──────── DATA FOR REVIEW ────────

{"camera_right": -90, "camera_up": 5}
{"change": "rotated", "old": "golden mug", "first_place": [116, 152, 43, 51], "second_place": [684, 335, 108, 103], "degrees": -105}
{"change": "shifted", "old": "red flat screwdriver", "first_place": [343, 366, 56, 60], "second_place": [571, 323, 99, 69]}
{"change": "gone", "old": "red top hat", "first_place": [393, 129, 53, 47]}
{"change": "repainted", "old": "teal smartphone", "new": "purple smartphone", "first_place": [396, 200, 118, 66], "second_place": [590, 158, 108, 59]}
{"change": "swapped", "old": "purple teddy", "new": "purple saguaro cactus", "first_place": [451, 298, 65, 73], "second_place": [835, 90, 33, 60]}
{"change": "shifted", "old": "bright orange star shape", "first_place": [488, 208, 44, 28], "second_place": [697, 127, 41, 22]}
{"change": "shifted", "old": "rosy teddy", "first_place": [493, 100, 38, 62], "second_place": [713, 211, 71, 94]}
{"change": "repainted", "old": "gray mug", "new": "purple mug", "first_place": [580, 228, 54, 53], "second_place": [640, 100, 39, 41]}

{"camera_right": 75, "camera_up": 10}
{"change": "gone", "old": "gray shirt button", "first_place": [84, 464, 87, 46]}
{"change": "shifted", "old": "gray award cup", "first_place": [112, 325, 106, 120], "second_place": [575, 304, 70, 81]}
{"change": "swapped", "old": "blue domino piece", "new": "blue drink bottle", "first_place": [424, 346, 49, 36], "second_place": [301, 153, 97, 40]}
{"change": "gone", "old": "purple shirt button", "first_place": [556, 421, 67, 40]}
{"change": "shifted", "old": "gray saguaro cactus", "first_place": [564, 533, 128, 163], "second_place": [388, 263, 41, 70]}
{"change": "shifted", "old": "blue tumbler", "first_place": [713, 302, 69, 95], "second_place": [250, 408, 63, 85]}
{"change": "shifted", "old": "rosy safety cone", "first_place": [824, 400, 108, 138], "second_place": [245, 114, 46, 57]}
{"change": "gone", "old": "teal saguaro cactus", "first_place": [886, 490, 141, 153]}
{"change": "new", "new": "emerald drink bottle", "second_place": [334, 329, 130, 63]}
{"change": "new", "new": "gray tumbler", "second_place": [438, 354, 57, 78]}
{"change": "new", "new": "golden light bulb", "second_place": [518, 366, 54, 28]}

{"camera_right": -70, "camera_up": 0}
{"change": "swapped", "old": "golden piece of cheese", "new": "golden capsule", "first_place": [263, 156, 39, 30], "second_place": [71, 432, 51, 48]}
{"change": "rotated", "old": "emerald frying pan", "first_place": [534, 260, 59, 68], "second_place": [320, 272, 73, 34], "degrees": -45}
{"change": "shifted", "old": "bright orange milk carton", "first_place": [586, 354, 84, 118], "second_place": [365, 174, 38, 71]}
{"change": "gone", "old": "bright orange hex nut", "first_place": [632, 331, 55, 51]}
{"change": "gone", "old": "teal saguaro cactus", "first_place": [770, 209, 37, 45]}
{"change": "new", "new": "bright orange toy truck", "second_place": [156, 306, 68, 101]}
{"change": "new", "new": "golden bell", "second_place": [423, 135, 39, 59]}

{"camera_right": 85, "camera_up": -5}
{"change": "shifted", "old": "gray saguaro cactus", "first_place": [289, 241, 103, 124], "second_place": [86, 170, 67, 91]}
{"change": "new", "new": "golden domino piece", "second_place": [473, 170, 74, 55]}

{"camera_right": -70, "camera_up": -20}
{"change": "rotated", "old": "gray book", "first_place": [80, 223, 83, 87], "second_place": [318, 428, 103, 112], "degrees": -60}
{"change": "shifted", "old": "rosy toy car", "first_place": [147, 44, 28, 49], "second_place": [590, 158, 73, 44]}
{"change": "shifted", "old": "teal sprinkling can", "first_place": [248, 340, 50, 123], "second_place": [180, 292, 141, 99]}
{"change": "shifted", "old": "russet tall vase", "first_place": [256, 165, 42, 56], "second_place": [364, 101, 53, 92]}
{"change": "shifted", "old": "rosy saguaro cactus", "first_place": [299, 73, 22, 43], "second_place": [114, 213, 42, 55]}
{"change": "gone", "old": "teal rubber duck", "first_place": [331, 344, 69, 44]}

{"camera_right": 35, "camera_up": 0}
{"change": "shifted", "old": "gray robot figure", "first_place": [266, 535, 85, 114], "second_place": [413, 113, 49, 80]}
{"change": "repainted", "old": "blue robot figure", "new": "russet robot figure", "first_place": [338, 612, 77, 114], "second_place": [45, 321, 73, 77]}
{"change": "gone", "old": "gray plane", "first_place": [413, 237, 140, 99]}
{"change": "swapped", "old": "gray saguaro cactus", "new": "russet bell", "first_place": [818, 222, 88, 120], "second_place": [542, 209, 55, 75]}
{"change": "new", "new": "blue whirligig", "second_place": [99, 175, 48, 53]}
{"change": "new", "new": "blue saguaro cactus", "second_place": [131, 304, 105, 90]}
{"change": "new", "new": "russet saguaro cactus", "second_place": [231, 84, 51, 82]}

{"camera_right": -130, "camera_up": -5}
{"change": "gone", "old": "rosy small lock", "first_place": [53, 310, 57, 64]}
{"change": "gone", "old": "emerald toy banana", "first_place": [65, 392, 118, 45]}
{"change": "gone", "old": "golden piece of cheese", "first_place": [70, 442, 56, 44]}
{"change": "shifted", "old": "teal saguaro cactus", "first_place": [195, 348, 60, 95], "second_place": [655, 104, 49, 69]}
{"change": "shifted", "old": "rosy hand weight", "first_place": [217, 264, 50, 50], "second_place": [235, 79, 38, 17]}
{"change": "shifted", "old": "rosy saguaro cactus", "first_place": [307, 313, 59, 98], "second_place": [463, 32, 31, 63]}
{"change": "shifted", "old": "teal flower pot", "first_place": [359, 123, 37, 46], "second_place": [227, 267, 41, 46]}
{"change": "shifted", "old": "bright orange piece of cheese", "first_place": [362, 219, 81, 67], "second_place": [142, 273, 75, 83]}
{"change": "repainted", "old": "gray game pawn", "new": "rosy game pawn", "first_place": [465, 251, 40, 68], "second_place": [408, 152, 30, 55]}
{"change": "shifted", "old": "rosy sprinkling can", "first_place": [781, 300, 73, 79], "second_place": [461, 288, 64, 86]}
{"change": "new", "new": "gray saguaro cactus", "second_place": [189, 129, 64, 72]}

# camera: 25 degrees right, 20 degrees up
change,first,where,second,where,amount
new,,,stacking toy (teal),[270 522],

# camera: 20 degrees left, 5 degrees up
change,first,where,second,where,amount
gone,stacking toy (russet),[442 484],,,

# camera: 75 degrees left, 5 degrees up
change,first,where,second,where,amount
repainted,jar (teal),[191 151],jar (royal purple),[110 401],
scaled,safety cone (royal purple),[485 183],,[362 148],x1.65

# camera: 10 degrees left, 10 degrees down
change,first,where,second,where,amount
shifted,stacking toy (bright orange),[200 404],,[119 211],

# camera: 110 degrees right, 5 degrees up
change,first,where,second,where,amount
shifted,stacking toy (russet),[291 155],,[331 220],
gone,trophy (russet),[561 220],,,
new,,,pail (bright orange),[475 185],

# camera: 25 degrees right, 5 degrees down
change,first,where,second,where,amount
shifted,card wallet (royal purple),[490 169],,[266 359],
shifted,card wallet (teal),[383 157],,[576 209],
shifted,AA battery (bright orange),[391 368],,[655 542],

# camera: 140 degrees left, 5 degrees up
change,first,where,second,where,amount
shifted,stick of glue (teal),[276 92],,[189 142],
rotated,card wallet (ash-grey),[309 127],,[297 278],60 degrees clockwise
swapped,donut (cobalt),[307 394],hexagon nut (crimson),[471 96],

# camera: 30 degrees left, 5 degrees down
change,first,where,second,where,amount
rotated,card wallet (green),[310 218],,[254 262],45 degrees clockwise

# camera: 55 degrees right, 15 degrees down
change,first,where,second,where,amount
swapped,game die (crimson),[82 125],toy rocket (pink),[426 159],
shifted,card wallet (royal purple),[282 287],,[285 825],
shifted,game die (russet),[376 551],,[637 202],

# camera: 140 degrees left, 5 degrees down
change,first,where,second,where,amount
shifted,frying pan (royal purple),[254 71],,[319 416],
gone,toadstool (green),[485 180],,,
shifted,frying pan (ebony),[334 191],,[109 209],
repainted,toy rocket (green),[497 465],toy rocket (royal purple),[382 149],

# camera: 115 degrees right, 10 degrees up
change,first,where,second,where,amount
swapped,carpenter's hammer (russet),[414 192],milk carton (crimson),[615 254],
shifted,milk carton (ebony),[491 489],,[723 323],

────────

WORK INSTRUCTIONS: If a line in the records holds the string "teddy", copy it.

SOLUTION BELOW:
{"change": "swapped", "old": "purple teddy", "new": "purple saguaro cactus", "first_place": [451, 298, 65, 73], "second_place": [835, 90, 33, 60]}
{"change": "shifted", "old": "rosy teddy", "first_place": [493, 100, 38, 62], "second_place": [713, 211, 71, 94]}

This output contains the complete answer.